### WHAT TO WORK ON
Where the listing below reaches the line containing "camera: 25 degrees right, 5 degrees up", start writing out lines exactly, and stop once the line containing "(565, 371) = (470, 428): black" has been written.

### EXTRACTED RECORDS

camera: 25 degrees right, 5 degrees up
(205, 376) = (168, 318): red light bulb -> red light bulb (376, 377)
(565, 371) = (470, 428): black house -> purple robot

* * *

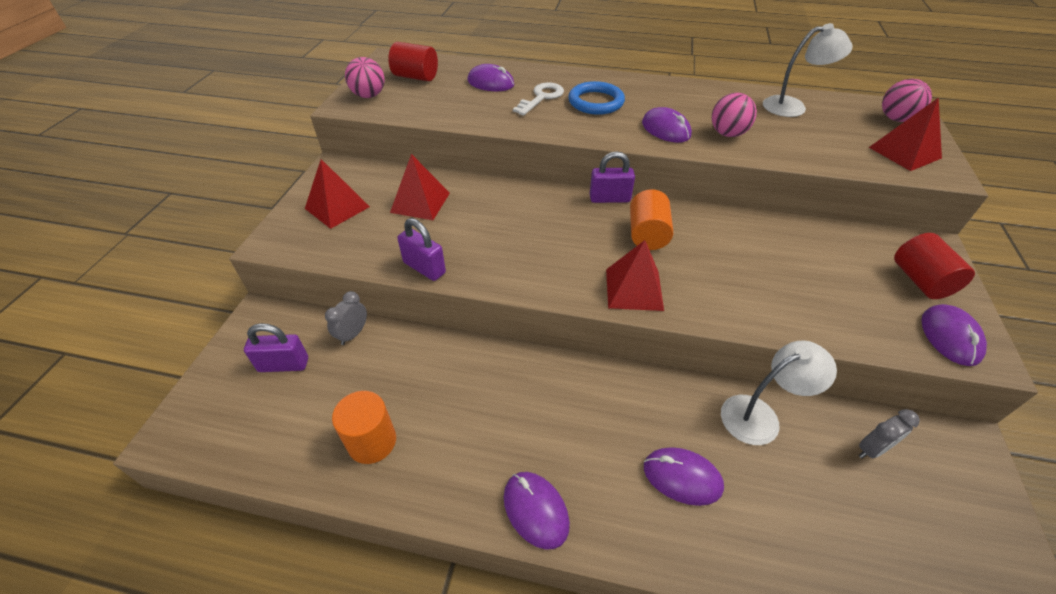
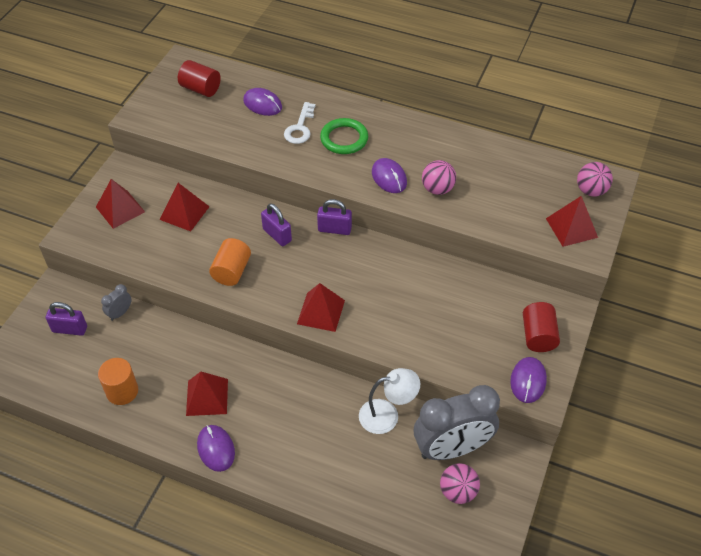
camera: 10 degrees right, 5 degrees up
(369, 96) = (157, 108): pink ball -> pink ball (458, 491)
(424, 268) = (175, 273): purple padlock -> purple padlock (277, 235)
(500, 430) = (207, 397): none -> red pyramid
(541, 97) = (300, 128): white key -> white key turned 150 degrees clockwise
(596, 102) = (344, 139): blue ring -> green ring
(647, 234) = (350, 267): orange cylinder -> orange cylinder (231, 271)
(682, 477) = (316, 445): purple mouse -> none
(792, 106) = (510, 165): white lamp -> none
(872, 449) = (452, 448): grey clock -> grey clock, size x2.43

### ANSWER SECTION
camera: 25 degrees right, 5 degrees up
(205, 376) = (168, 318): red light bulb -> red light bulb (376, 377)
(565, 371) = (470, 428): black house -> purple robot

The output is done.